[Change listing data]
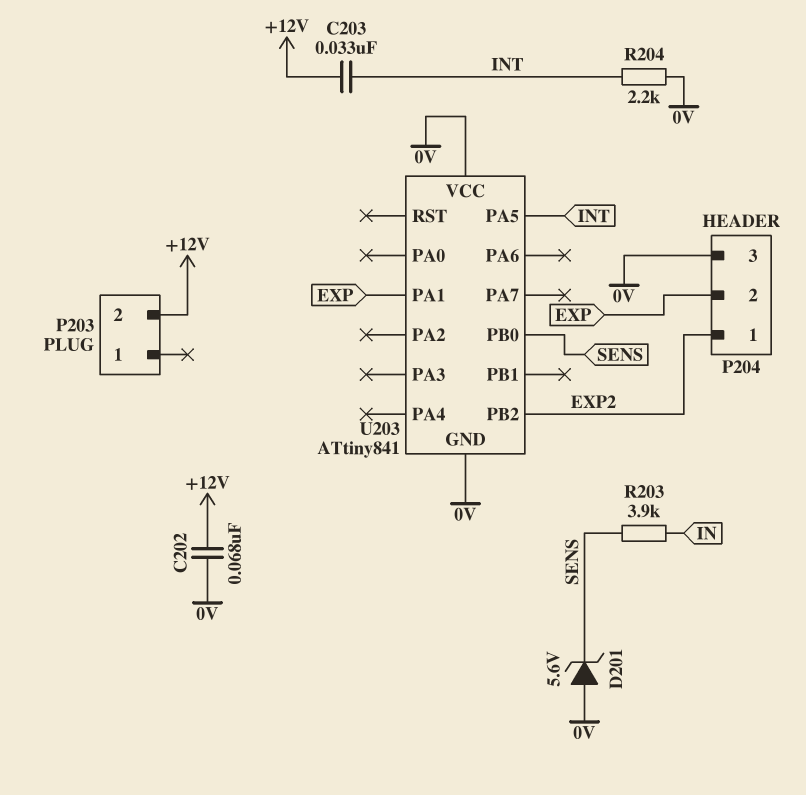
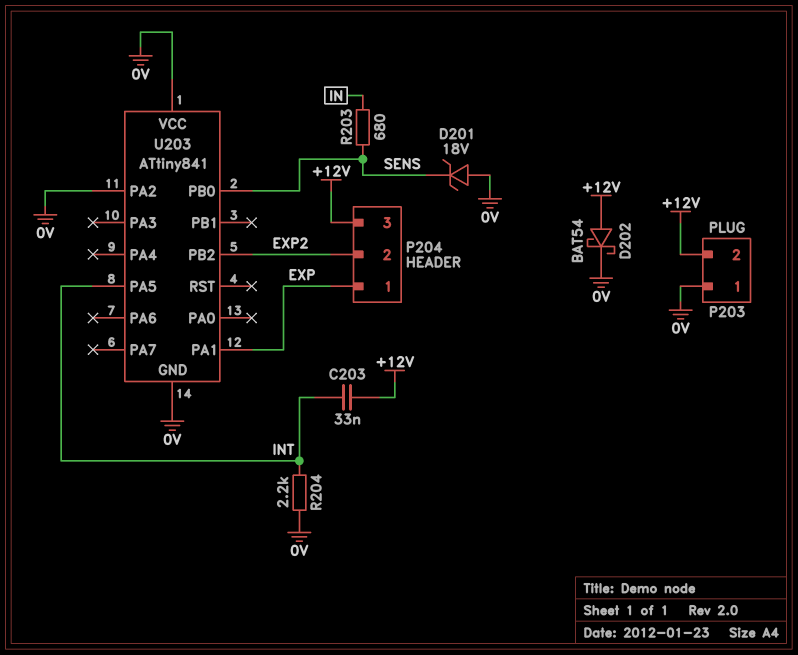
C202: 68nF (+12V, 0V) -> none
D201: zener 5.6V (A 0V, K SENS) -> zener 18V (A 0V, K SENS)
D202: none -> schottky BAT54 (A +12V, K 0V)
P203 pin 1: none -> 0V
P204 pin 1: EXP2 -> EXP
P204 pin 2: EXP -> EXP2
P204 pin 3: 0V -> +12V
R203: 3.9k (IN, SENS) -> 680 (IN, SENS)
U203 pin PA2: none -> 0V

[WORK TO BE COMPLETED] Would you return the entries verbatim, minus any images?

[EXERCISE RESPONSE]
C202: 68nF (+12V, 0V) -> none
D201: zener 5.6V (A 0V, K SENS) -> zener 18V (A 0V, K SENS)
D202: none -> schottky BAT54 (A +12V, K 0V)
P203 pin 1: none -> 0V
P204 pin 1: EXP2 -> EXP
P204 pin 2: EXP -> EXP2
P204 pin 3: 0V -> +12V
R203: 3.9k (IN, SENS) -> 680 (IN, SENS)
U203 pin PA2: none -> 0V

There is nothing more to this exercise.